• **DATA FOR THE TASK**
- - - - -

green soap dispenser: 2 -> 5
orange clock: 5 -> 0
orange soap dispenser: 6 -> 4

- - - - -

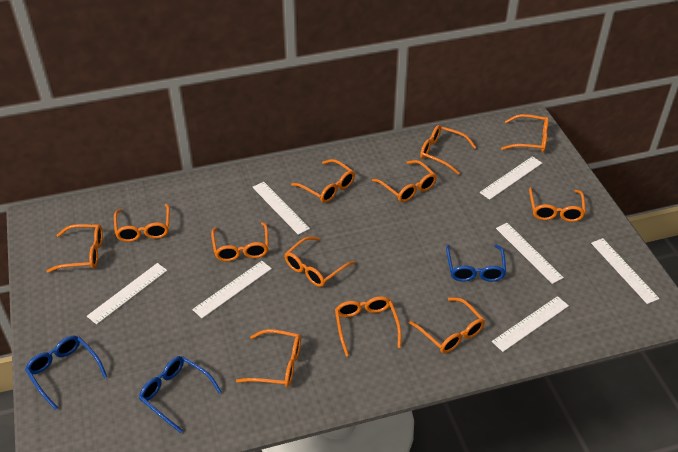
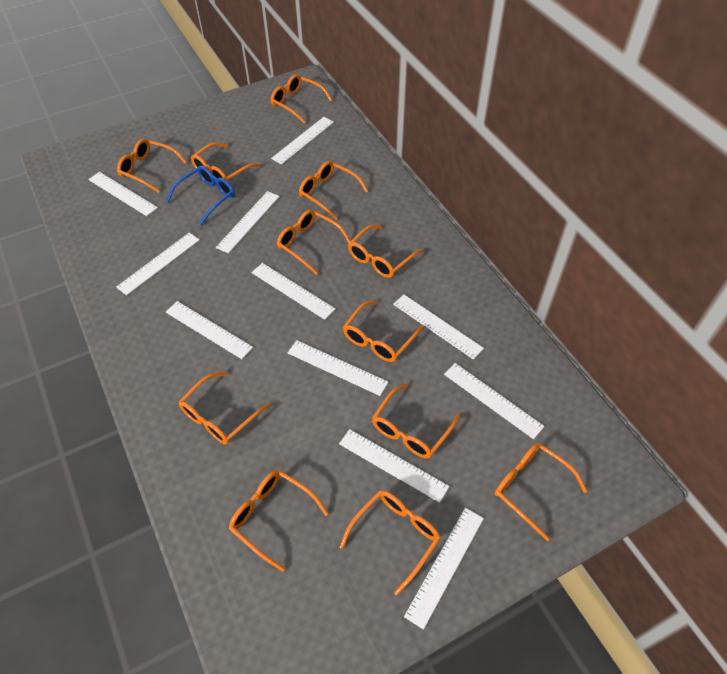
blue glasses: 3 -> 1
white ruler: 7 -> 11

- - - - -

• **EXERCISE**
In the entries above, restate word for word the lines between the one holding "green soap dispenser: 2 -> 5" and the one holding "orange soap dispenser: 6 -> 4", inclusive, and nothing besides.

• **EXERCISE SOLUTION**
green soap dispenser: 2 -> 5
orange clock: 5 -> 0
orange soap dispenser: 6 -> 4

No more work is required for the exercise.